▶ **Records**
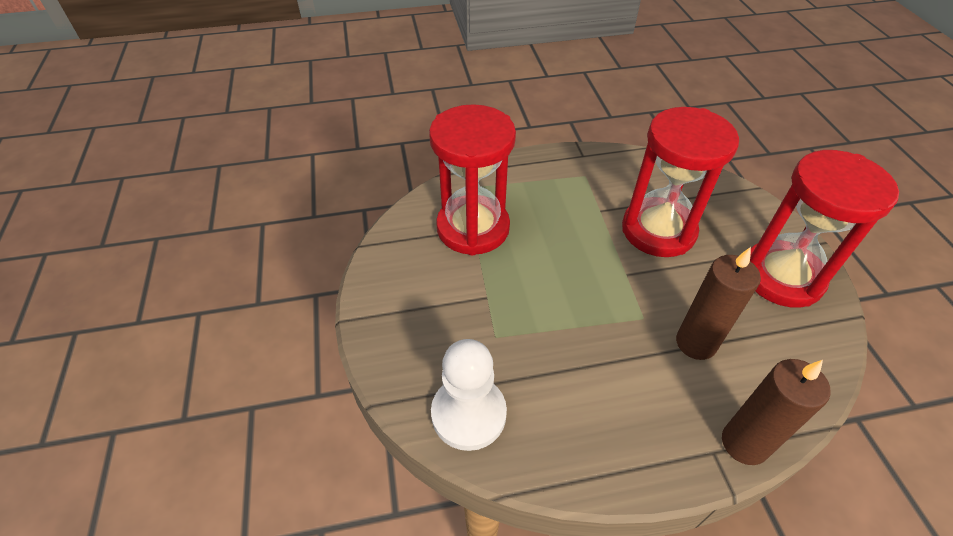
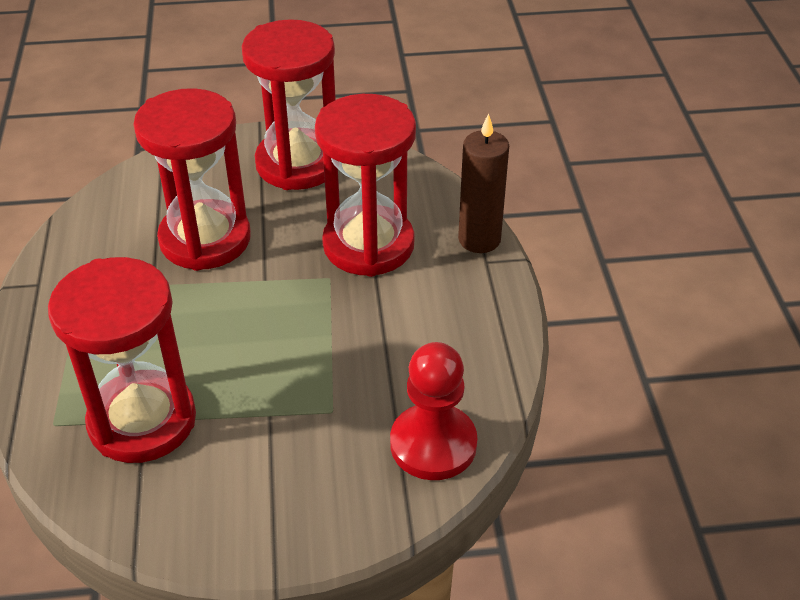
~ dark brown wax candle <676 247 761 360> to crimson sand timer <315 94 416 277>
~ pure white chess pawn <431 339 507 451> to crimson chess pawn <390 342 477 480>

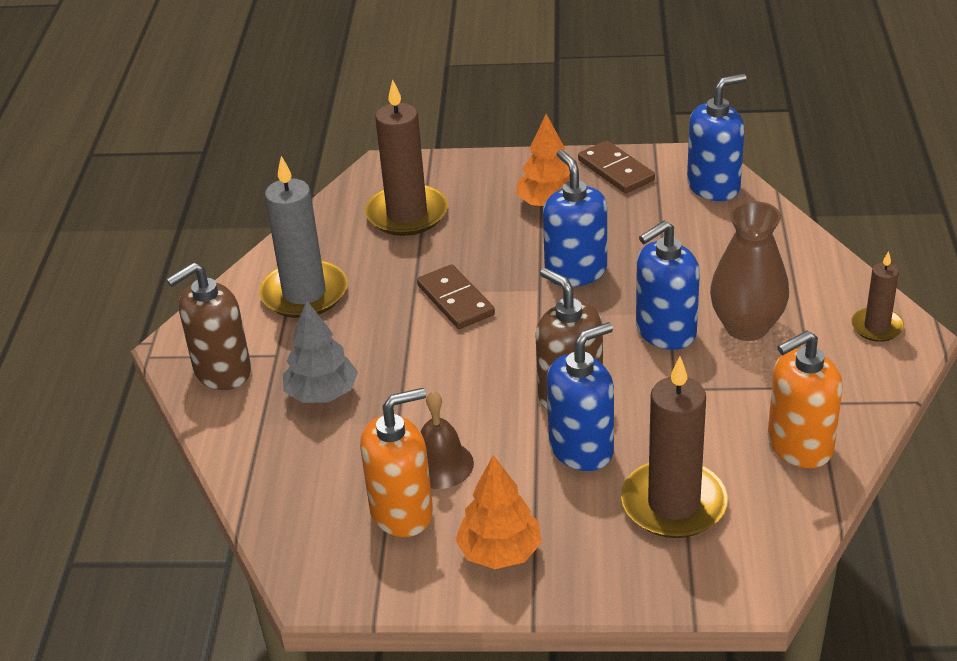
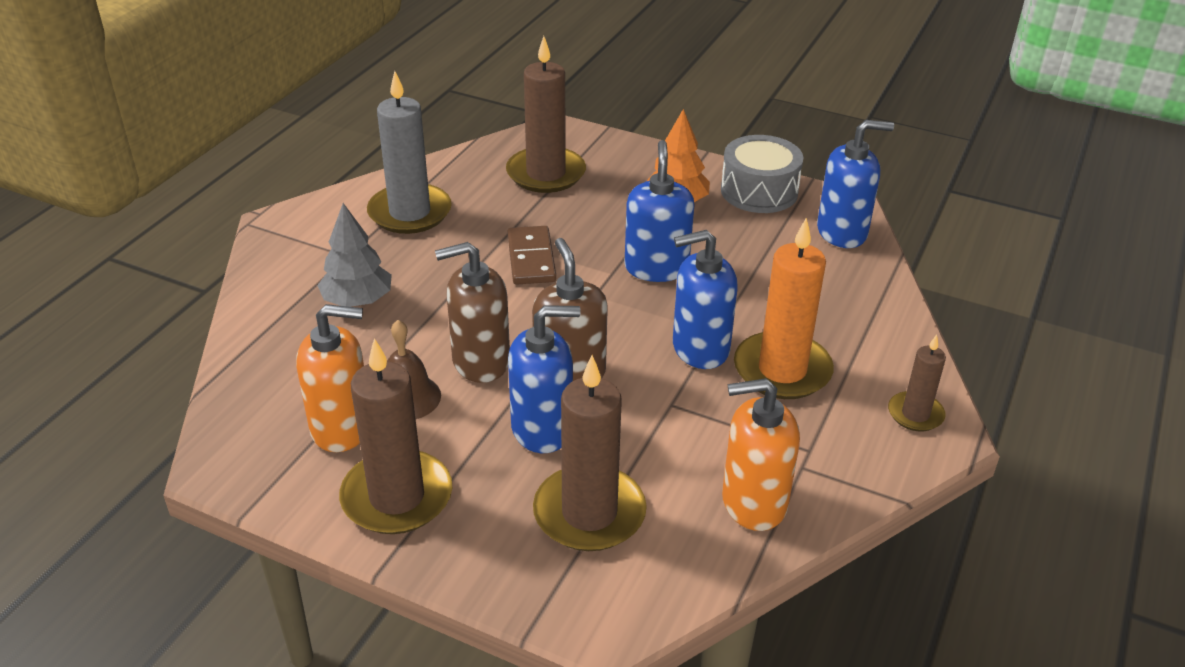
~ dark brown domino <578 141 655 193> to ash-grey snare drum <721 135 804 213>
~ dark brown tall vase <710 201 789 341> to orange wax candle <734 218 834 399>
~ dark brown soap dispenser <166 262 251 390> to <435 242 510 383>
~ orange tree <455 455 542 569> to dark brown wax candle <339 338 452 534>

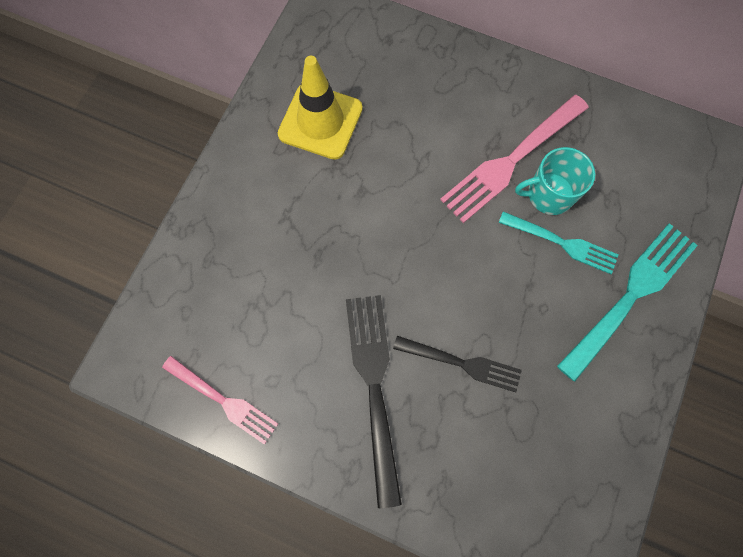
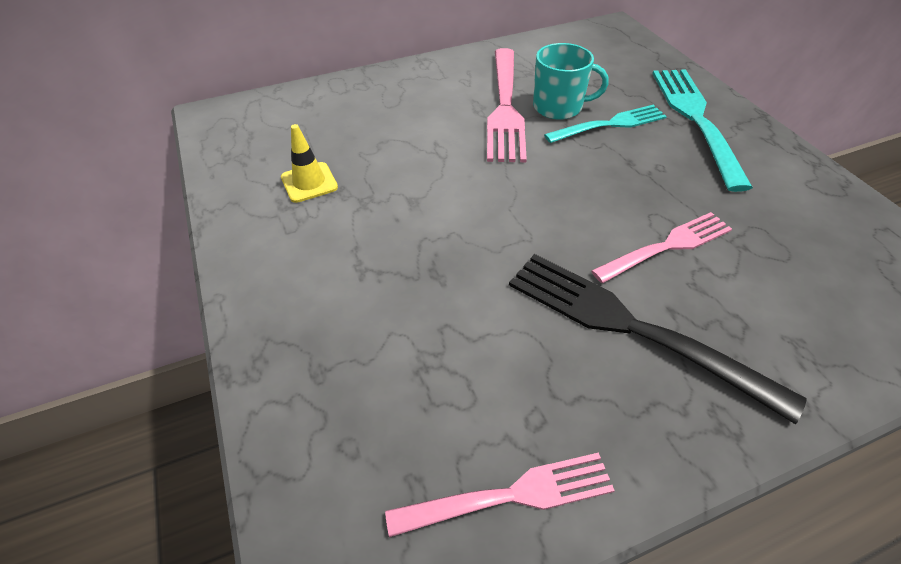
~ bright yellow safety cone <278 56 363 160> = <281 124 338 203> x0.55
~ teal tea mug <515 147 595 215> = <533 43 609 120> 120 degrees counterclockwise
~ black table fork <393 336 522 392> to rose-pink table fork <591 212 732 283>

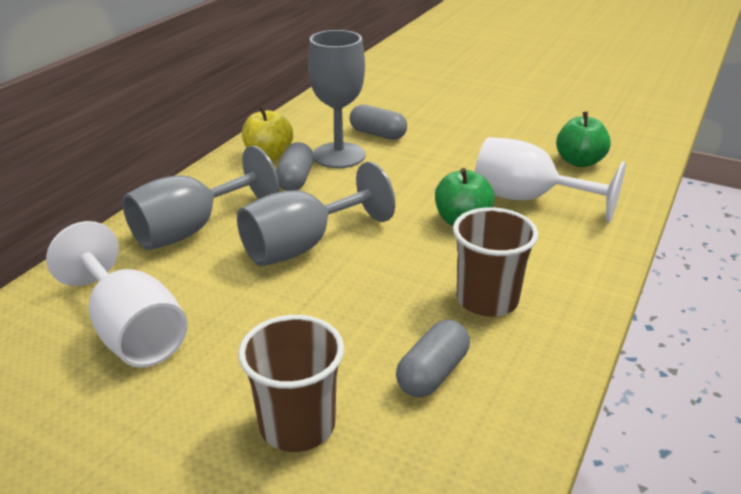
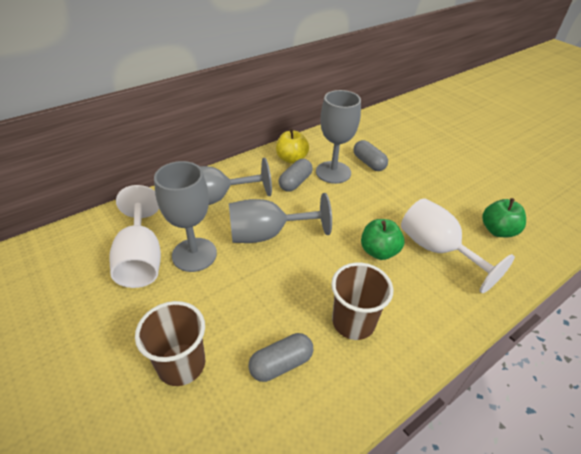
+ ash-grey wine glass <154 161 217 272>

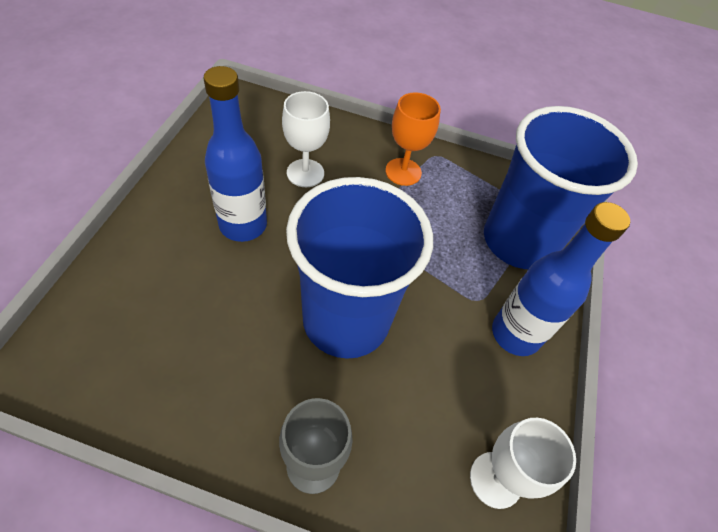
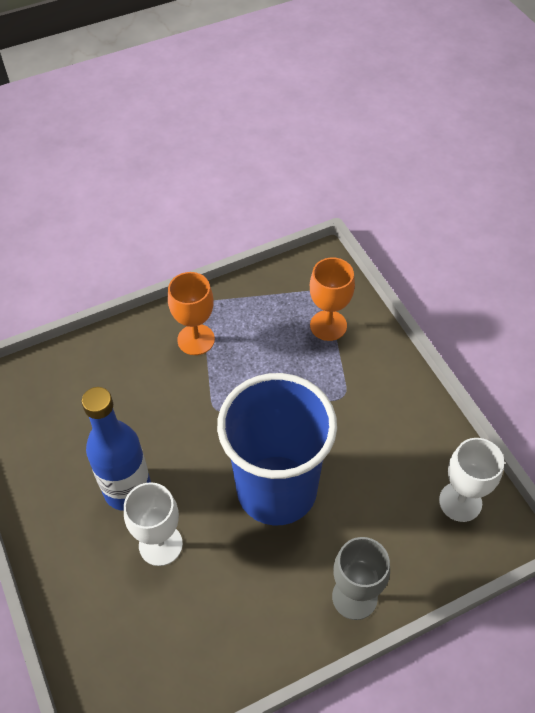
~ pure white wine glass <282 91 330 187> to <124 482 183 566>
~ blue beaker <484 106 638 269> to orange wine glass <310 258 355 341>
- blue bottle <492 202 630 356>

▶ **Exercise aim**
Whenever you reach a picture, pass over it; print all the other material exactly.

▶ **The answer**
~ dark brown wax candle <676 247 761 360> to crimson sand timer <315 94 416 277>
~ pure white chess pawn <431 339 507 451> to crimson chess pawn <390 342 477 480>

~ dark brown domino <578 141 655 193> to ash-grey snare drum <721 135 804 213>
~ dark brown tall vase <710 201 789 341> to orange wax candle <734 218 834 399>
~ dark brown soap dispenser <166 262 251 390> to <435 242 510 383>
~ orange tree <455 455 542 569> to dark brown wax candle <339 338 452 534>

~ bright yellow safety cone <278 56 363 160> = <281 124 338 203> x0.55
~ teal tea mug <515 147 595 215> = <533 43 609 120> 120 degrees counterclockwise
~ black table fork <393 336 522 392> to rose-pink table fork <591 212 732 283>

+ ash-grey wine glass <154 161 217 272>

~ pure white wine glass <282 91 330 187> to <124 482 183 566>
~ blue beaker <484 106 638 269> to orange wine glass <310 258 355 341>
- blue bottle <492 202 630 356>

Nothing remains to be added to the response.